Work required: Your output should be the lines from the start of the data through the line containing "blue domino: 2 -> 1", exactly and nothing more.
====== Source data
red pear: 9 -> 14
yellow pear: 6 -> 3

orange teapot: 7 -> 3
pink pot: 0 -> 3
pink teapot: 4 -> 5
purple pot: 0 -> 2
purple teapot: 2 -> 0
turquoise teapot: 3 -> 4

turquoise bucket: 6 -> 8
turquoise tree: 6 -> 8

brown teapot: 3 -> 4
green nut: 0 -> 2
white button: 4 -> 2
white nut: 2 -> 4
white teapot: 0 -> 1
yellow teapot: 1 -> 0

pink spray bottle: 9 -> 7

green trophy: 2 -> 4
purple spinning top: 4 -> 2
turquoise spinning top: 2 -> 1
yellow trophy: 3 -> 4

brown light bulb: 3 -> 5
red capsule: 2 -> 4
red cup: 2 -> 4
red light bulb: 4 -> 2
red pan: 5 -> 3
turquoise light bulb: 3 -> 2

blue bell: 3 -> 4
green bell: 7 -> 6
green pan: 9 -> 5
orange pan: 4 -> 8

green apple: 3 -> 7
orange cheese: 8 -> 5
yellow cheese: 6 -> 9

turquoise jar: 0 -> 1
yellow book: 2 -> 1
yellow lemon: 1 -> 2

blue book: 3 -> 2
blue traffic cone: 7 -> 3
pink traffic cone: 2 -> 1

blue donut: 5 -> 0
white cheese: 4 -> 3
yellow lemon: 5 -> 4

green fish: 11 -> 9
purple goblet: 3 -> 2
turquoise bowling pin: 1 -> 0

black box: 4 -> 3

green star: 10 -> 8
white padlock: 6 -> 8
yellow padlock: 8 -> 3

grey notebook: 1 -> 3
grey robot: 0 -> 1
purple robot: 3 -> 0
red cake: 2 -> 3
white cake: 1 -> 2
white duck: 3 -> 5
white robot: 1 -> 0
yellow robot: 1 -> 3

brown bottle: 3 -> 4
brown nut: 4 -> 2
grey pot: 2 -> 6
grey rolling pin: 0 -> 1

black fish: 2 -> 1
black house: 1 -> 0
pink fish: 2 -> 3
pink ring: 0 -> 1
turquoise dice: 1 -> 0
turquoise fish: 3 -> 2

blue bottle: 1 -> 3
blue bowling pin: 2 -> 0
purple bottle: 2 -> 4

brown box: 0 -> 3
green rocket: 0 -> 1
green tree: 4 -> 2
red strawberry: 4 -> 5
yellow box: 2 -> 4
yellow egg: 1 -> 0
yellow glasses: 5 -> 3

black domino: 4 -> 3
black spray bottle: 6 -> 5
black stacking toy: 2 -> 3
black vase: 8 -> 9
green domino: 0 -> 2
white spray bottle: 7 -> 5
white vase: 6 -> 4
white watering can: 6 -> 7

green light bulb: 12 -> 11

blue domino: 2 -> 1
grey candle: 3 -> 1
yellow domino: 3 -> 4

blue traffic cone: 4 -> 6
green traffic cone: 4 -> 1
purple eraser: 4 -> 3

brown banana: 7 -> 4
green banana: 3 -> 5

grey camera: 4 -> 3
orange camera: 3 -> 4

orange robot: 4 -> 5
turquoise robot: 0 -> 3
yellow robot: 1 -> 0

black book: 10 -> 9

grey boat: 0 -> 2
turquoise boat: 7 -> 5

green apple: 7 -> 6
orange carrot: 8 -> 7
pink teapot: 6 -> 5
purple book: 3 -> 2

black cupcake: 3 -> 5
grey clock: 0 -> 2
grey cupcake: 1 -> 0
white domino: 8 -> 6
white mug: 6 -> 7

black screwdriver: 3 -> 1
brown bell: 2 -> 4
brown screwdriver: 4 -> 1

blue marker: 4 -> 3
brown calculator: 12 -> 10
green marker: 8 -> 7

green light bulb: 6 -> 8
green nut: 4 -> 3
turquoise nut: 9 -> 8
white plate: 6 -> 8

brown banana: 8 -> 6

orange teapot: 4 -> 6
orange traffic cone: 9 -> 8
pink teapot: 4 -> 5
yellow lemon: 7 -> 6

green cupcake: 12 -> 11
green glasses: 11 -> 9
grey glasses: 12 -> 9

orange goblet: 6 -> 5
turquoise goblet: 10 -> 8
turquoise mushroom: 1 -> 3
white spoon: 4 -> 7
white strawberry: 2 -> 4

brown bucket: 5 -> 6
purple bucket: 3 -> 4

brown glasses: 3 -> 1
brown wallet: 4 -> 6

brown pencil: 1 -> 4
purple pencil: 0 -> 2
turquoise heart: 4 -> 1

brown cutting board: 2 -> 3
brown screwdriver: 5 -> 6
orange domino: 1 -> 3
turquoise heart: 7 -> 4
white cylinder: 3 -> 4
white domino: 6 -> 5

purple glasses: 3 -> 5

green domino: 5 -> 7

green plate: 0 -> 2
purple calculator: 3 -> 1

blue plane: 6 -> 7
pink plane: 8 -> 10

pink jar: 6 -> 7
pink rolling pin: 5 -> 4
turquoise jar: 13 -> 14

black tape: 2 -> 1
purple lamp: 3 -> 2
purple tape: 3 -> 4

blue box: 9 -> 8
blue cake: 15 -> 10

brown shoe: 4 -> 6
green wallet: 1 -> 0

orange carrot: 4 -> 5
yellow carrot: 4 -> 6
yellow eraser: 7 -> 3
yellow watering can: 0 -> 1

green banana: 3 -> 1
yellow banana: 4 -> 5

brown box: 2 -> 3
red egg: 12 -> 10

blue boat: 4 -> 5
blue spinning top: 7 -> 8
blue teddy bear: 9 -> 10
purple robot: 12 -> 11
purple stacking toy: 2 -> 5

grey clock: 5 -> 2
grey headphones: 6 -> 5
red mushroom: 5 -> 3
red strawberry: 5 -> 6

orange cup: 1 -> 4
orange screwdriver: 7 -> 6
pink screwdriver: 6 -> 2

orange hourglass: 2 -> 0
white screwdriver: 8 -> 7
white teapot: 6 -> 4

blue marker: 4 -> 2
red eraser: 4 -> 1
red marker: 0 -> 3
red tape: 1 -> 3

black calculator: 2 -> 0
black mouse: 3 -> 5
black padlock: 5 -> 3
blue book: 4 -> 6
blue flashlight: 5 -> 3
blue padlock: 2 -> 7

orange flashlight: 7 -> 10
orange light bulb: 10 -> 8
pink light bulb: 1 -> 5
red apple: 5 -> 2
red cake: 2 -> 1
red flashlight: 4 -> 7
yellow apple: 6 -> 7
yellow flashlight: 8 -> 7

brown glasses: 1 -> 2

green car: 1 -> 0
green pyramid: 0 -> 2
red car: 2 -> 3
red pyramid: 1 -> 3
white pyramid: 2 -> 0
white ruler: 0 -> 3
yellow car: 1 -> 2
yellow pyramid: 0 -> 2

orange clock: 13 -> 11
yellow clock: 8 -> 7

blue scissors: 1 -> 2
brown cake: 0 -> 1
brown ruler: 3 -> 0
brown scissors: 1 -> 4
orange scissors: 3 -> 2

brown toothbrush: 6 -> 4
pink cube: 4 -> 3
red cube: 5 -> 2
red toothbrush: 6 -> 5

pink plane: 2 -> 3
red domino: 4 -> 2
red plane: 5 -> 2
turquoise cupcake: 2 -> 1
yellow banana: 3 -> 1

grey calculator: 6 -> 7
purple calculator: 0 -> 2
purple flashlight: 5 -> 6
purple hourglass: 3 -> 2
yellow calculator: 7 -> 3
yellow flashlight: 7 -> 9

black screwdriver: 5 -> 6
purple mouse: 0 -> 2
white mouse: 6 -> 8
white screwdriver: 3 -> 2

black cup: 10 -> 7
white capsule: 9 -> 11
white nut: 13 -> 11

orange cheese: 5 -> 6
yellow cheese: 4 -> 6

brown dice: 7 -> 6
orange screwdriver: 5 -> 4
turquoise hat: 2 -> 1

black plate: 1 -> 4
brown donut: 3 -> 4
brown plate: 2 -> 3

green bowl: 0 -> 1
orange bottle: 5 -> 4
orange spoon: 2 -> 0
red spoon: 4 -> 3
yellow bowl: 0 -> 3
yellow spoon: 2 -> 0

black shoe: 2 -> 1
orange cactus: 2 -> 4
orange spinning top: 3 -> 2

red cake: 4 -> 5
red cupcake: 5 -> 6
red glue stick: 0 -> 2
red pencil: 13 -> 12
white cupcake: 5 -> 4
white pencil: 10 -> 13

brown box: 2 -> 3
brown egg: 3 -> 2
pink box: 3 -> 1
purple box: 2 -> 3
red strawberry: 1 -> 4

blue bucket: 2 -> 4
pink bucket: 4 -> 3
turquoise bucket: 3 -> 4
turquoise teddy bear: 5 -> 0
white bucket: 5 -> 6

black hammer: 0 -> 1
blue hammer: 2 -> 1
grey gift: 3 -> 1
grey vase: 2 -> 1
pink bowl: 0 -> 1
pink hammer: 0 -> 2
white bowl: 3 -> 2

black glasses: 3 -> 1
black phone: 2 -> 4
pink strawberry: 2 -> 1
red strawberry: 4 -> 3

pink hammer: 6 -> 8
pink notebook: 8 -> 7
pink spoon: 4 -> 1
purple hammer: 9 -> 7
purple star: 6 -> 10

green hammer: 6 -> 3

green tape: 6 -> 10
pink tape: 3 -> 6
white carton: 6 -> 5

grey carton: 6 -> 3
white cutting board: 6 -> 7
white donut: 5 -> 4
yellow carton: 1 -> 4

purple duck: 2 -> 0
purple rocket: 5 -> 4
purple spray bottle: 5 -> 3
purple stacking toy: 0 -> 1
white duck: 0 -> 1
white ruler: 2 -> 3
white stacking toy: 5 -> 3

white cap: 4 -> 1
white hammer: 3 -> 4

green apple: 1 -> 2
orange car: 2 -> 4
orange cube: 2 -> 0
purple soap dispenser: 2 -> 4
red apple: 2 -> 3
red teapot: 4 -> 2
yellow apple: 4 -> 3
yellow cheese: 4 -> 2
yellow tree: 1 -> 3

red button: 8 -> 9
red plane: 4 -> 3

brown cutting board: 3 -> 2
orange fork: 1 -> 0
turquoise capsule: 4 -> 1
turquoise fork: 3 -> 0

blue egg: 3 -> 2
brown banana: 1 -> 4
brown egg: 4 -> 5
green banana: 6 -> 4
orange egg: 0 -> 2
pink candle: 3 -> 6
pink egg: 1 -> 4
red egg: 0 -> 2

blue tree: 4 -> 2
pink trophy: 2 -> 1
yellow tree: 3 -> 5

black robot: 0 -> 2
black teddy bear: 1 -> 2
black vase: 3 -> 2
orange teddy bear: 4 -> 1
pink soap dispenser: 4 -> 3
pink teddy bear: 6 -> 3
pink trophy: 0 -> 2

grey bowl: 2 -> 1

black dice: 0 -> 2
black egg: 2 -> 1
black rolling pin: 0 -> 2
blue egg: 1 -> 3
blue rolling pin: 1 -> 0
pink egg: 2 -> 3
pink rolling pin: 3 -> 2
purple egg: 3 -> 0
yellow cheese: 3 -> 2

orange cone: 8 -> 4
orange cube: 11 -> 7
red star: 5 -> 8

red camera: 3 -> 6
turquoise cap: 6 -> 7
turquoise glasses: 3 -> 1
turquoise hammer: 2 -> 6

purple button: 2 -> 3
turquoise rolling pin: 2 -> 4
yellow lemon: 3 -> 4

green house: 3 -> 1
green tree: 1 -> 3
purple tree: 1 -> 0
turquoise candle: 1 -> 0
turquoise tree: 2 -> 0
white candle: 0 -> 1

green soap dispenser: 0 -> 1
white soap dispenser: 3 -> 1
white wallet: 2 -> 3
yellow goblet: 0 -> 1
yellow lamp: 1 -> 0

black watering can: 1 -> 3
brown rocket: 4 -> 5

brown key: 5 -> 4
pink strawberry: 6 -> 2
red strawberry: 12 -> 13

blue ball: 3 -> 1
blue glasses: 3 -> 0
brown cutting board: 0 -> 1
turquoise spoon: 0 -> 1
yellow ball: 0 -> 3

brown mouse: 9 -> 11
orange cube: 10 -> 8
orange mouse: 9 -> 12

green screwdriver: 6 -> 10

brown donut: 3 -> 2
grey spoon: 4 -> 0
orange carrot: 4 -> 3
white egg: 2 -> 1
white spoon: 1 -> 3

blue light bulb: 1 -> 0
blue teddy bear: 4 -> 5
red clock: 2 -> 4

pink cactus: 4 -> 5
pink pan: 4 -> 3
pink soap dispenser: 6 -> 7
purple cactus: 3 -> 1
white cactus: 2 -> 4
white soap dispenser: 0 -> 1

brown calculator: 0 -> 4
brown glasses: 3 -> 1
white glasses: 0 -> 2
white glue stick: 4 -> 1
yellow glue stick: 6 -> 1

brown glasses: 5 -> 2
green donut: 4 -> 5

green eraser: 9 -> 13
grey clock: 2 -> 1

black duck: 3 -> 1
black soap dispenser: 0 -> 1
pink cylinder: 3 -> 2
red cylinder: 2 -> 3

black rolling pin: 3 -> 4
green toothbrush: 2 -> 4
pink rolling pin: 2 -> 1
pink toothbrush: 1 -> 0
============
Response to this exercise:
red pear: 9 -> 14
yellow pear: 6 -> 3

orange teapot: 7 -> 3
pink pot: 0 -> 3
pink teapot: 4 -> 5
purple pot: 0 -> 2
purple teapot: 2 -> 0
turquoise teapot: 3 -> 4

turquoise bucket: 6 -> 8
turquoise tree: 6 -> 8

brown teapot: 3 -> 4
green nut: 0 -> 2
white button: 4 -> 2
white nut: 2 -> 4
white teapot: 0 -> 1
yellow teapot: 1 -> 0

pink spray bottle: 9 -> 7

green trophy: 2 -> 4
purple spinning top: 4 -> 2
turquoise spinning top: 2 -> 1
yellow trophy: 3 -> 4

brown light bulb: 3 -> 5
red capsule: 2 -> 4
red cup: 2 -> 4
red light bulb: 4 -> 2
red pan: 5 -> 3
turquoise light bulb: 3 -> 2

blue bell: 3 -> 4
green bell: 7 -> 6
green pan: 9 -> 5
orange pan: 4 -> 8

green apple: 3 -> 7
orange cheese: 8 -> 5
yellow cheese: 6 -> 9

turquoise jar: 0 -> 1
yellow book: 2 -> 1
yellow lemon: 1 -> 2

blue book: 3 -> 2
blue traffic cone: 7 -> 3
pink traffic cone: 2 -> 1

blue donut: 5 -> 0
white cheese: 4 -> 3
yellow lemon: 5 -> 4

green fish: 11 -> 9
purple goblet: 3 -> 2
turquoise bowling pin: 1 -> 0

black box: 4 -> 3

green star: 10 -> 8
white padlock: 6 -> 8
yellow padlock: 8 -> 3

grey notebook: 1 -> 3
grey robot: 0 -> 1
purple robot: 3 -> 0
red cake: 2 -> 3
white cake: 1 -> 2
white duck: 3 -> 5
white robot: 1 -> 0
yellow robot: 1 -> 3

brown bottle: 3 -> 4
brown nut: 4 -> 2
grey pot: 2 -> 6
grey rolling pin: 0 -> 1

black fish: 2 -> 1
black house: 1 -> 0
pink fish: 2 -> 3
pink ring: 0 -> 1
turquoise dice: 1 -> 0
turquoise fish: 3 -> 2

blue bottle: 1 -> 3
blue bowling pin: 2 -> 0
purple bottle: 2 -> 4

brown box: 0 -> 3
green rocket: 0 -> 1
green tree: 4 -> 2
red strawberry: 4 -> 5
yellow box: 2 -> 4
yellow egg: 1 -> 0
yellow glasses: 5 -> 3

black domino: 4 -> 3
black spray bottle: 6 -> 5
black stacking toy: 2 -> 3
black vase: 8 -> 9
green domino: 0 -> 2
white spray bottle: 7 -> 5
white vase: 6 -> 4
white watering can: 6 -> 7

green light bulb: 12 -> 11

blue domino: 2 -> 1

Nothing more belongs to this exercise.